[What you have to do] Reproduce only this range: the line holding "grey brick D12:D13" through the last line of the data below, both included, exactly, with no pictures.

Task input: Begin

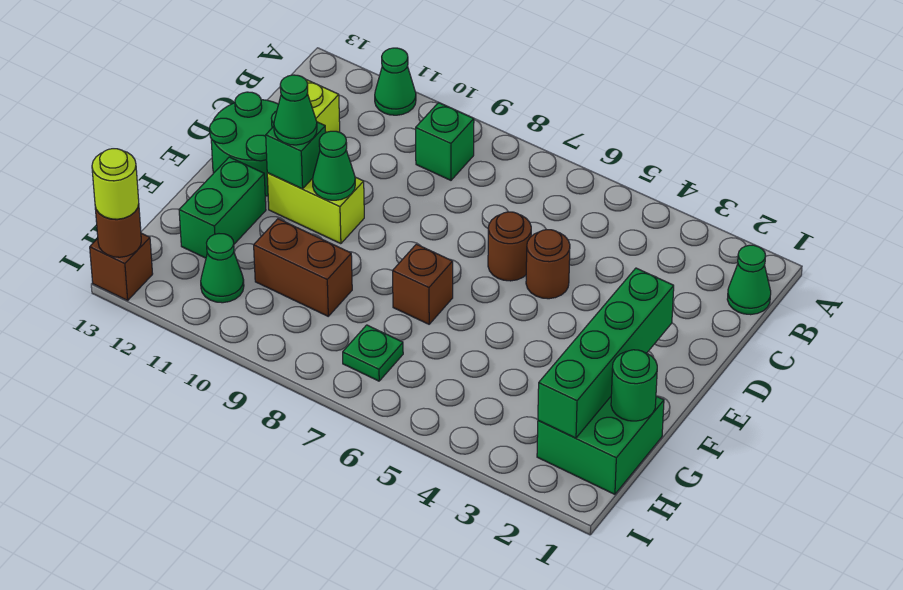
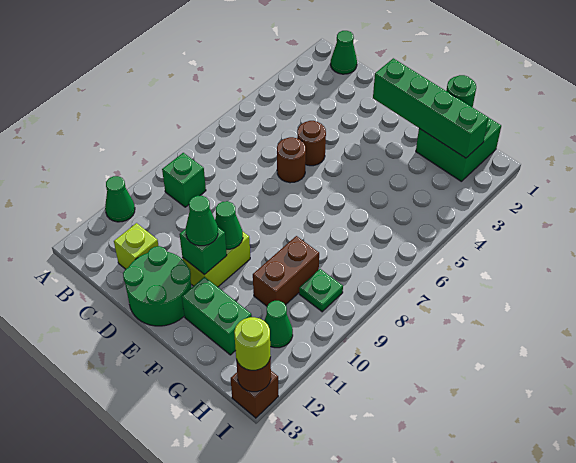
brown brick F7 level 1 -> none
green plate H7 level 1 -> green plate H9 level 1

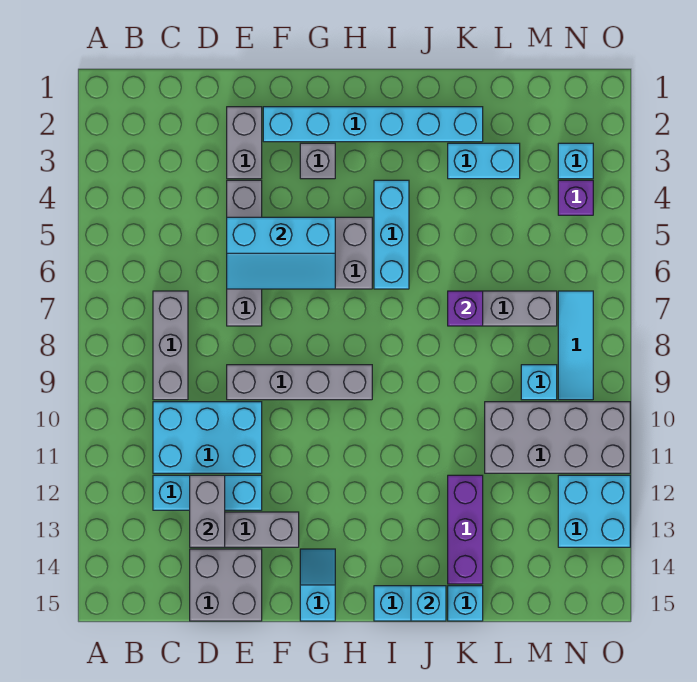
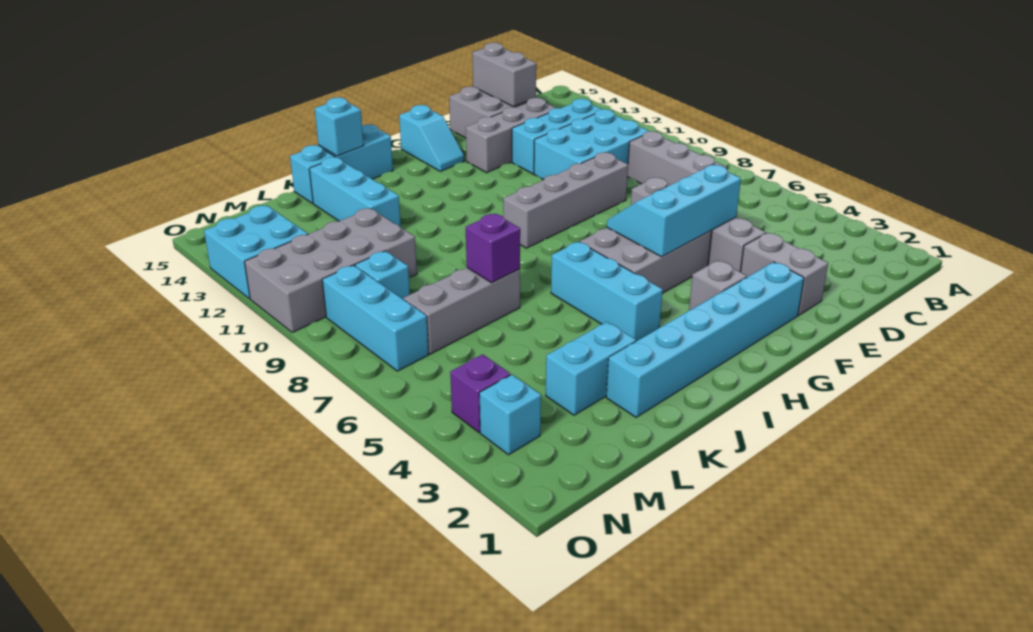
grey brick D12:D13 level 2 -> grey brick D14:D15 level 2
purple brick K12:K14 level 1 -> cyan brick K12:K14 level 1
cyan tile N7:N9 level 1 -> cyan brick N7:N9 level 1

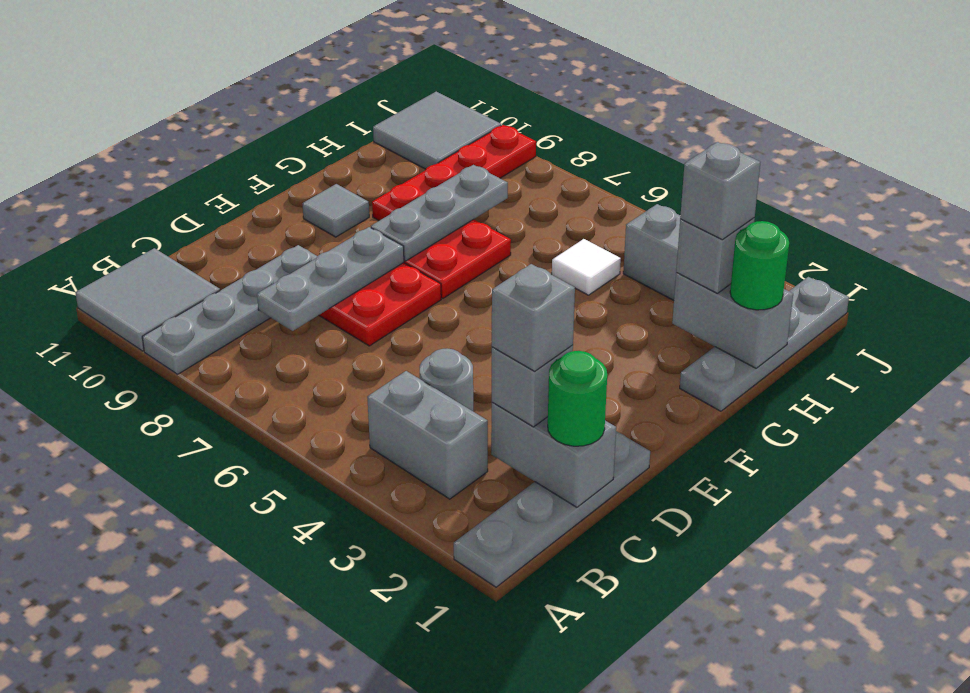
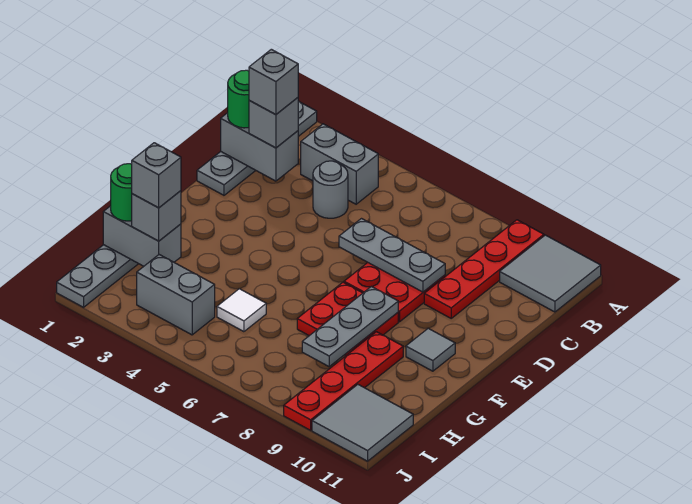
grey plate A9:D9 level 1 -> red plate A9:D9 level 1
grey plate C8:E8 level 2 -> grey plate D6:D8 level 2

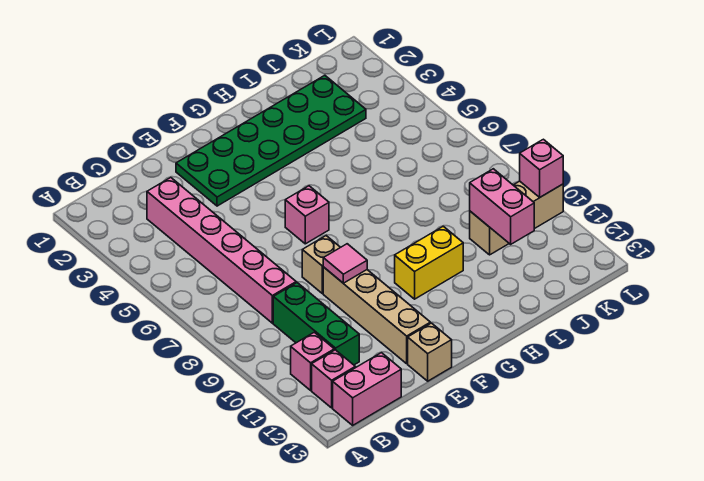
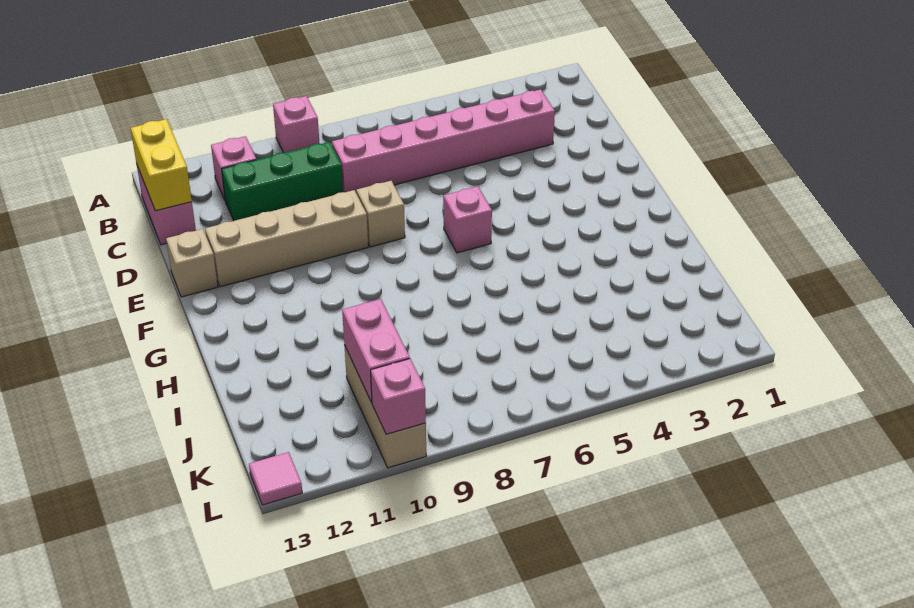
pink brick B12 level 1 -> pink brick A9 level 1
green plate E2:J3 level 1 -> none
pink tile E9 level 2 -> pink tile L13 level 1
yellow brick G10:H10 level 1 -> yellow brick B13:C13 level 2
pink brick J10:J11 level 2 -> pink brick J10:K10 level 2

Task input: End

[Problem solution]
grey brick D12:D13 level 2 -> grey brick D14:D15 level 2
purple brick K12:K14 level 1 -> cyan brick K12:K14 level 1
cyan tile N7:N9 level 1 -> cyan brick N7:N9 level 1

grey plate A9:D9 level 1 -> red plate A9:D9 level 1
grey plate C8:E8 level 2 -> grey plate D6:D8 level 2

pink brick B12 level 1 -> pink brick A9 level 1
green plate E2:J3 level 1 -> none
pink tile E9 level 2 -> pink tile L13 level 1
yellow brick G10:H10 level 1 -> yellow brick B13:C13 level 2
pink brick J10:J11 level 2 -> pink brick J10:K10 level 2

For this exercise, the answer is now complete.